┌─ Records for the task

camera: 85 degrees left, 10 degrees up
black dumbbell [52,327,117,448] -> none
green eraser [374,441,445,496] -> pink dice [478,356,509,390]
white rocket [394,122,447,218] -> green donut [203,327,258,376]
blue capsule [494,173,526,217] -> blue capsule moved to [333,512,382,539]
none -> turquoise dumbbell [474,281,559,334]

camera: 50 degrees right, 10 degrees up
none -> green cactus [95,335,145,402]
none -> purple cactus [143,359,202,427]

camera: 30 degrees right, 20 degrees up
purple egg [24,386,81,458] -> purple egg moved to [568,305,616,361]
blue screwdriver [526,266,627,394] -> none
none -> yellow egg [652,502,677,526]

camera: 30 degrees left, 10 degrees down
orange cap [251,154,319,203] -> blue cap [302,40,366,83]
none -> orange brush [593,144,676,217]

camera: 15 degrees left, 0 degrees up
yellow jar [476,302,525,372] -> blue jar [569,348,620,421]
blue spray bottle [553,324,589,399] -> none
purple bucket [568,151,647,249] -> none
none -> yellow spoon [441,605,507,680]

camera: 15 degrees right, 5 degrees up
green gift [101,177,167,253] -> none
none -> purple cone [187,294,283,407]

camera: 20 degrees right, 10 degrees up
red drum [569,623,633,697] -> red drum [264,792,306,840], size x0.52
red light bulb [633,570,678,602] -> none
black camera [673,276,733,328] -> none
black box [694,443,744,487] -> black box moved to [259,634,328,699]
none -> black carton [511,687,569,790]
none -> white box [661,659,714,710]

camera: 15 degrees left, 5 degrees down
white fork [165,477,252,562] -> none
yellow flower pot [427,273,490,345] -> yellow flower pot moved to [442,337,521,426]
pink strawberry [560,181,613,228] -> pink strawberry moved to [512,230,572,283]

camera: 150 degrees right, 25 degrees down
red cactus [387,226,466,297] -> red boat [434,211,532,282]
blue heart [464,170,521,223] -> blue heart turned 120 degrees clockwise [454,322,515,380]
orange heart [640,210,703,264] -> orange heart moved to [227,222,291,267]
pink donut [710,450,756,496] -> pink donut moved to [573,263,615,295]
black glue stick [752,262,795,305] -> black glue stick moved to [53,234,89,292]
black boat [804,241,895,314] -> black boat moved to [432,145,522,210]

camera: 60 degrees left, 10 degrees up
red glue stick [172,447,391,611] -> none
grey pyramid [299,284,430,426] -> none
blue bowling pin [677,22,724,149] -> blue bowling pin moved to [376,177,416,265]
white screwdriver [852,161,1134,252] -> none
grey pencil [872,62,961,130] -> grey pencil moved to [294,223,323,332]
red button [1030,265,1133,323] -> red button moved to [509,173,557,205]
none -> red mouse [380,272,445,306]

└─

Report all lines in the records that include the string "yellow".

**Response to this task**
none -> yellow egg [652,502,677,526]
yellow jar [476,302,525,372] -> blue jar [569,348,620,421]
none -> yellow spoon [441,605,507,680]
yellow flower pot [427,273,490,345] -> yellow flower pot moved to [442,337,521,426]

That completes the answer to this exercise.